* Problem statement *
Give again the lines from the line with "green scissors: 6 -> 5" to the last line of the records, exactly and in full. Do not carry over any pictures.

── Data to use ──

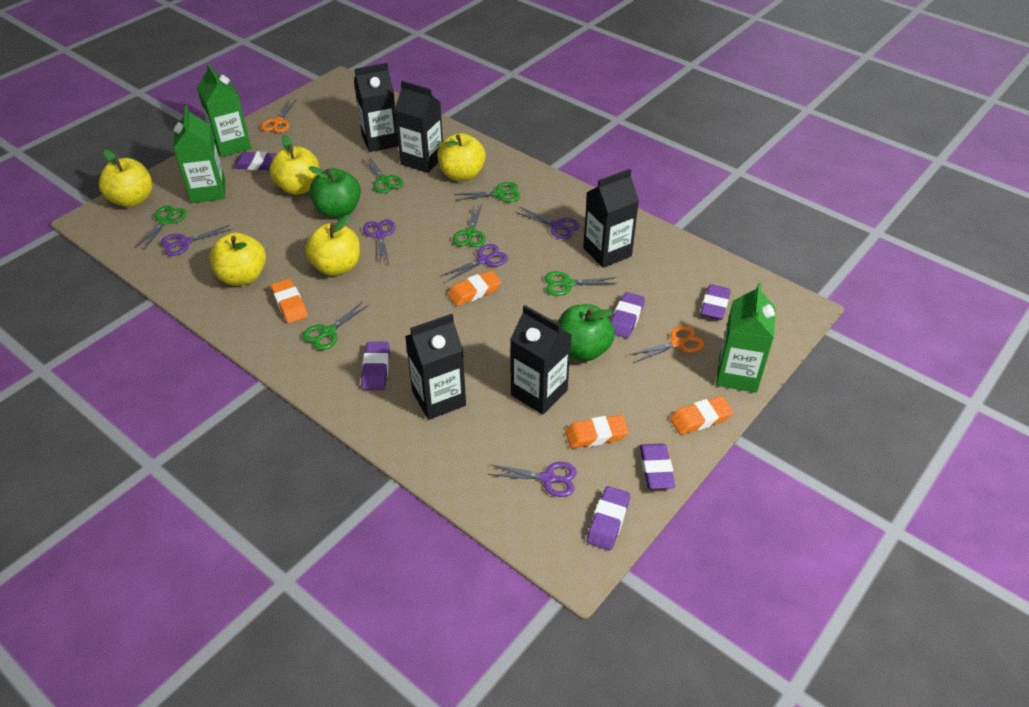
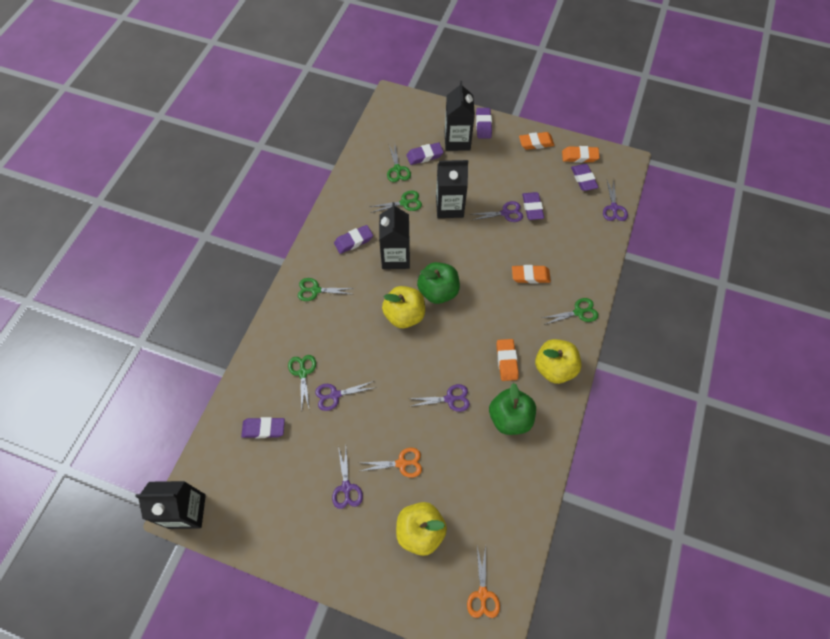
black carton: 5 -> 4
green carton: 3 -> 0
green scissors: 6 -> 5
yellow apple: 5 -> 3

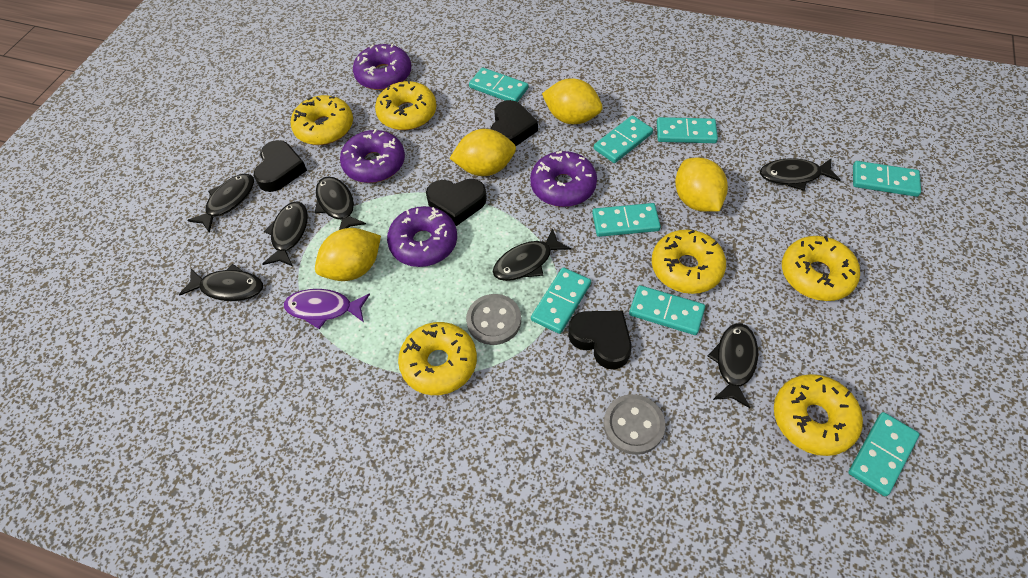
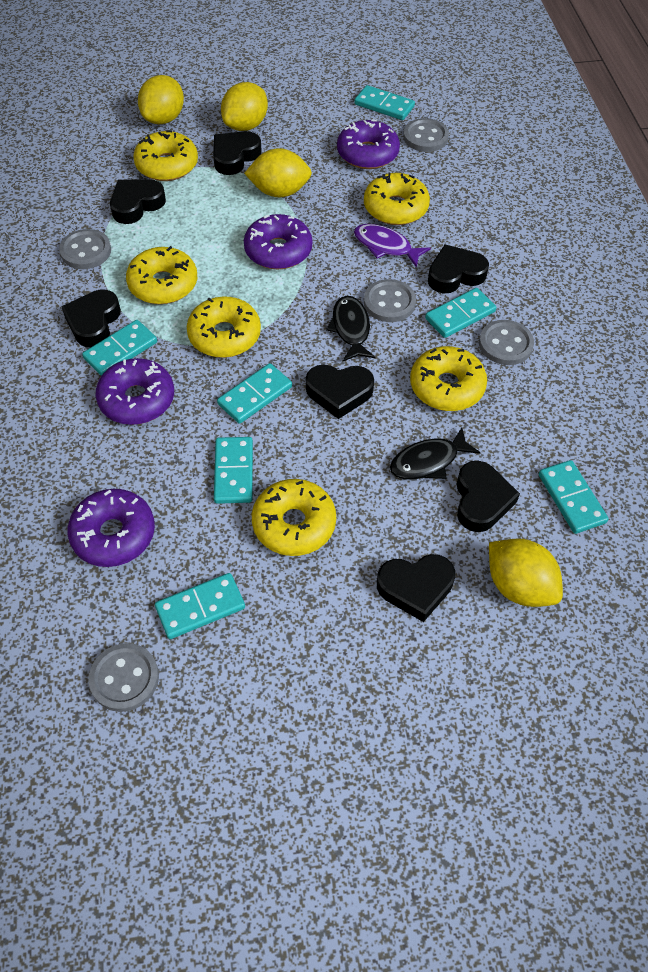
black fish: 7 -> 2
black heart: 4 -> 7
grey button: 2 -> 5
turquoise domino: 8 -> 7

───

* Reply *
green scissors: 6 -> 5
yellow apple: 5 -> 3

black fish: 7 -> 2
black heart: 4 -> 7
grey button: 2 -> 5
turquoise domino: 8 -> 7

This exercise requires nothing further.